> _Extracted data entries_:
##############################

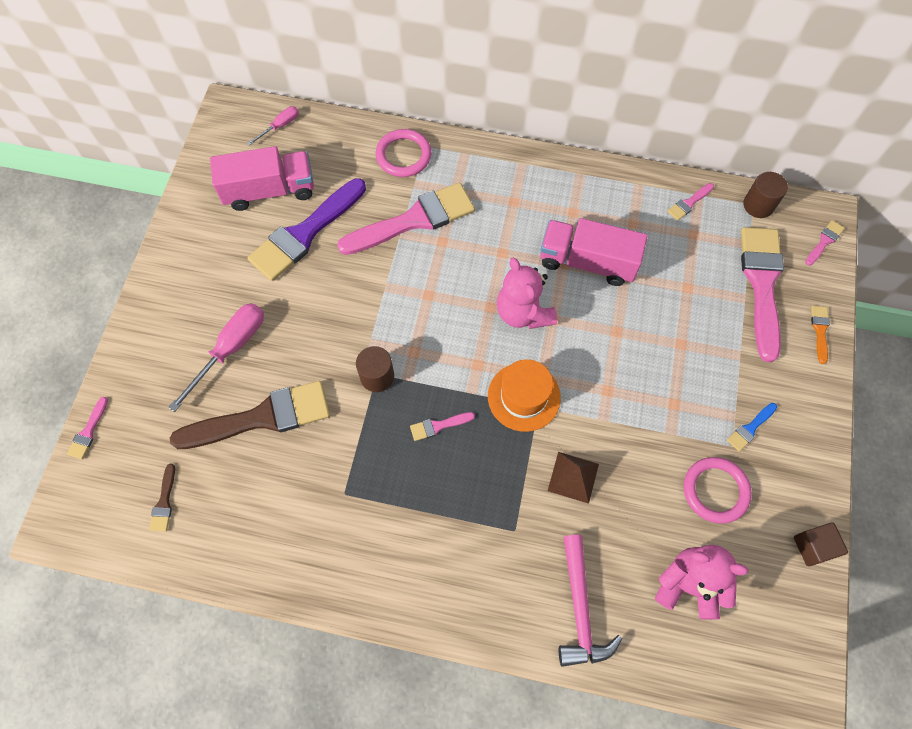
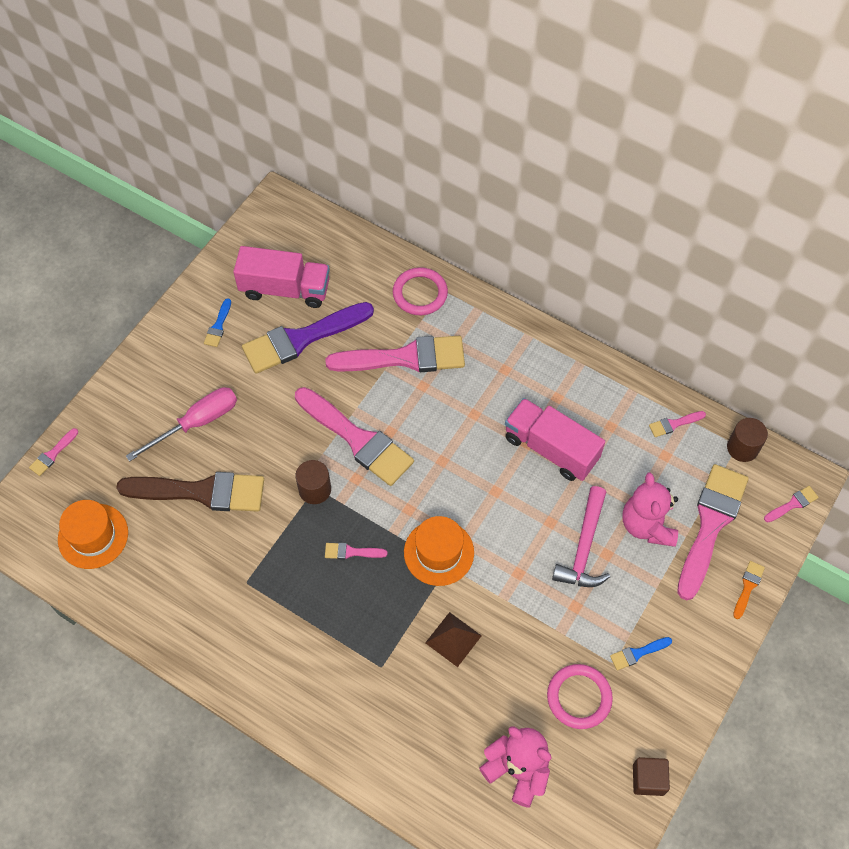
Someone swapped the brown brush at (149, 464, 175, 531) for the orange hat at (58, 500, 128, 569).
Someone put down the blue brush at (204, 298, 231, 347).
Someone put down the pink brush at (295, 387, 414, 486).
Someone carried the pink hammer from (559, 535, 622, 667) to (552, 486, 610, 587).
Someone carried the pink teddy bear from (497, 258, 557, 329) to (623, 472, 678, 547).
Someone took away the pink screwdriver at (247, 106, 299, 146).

##############################

> _Work task_: Reproduce only those lines of the entries above that run from the line with "Someone carried the pink hammer" to the final line.

> _Answer space_:
Someone carried the pink hammer from (559, 535, 622, 667) to (552, 486, 610, 587).
Someone carried the pink teddy bear from (497, 258, 557, 329) to (623, 472, 678, 547).
Someone took away the pink screwdriver at (247, 106, 299, 146).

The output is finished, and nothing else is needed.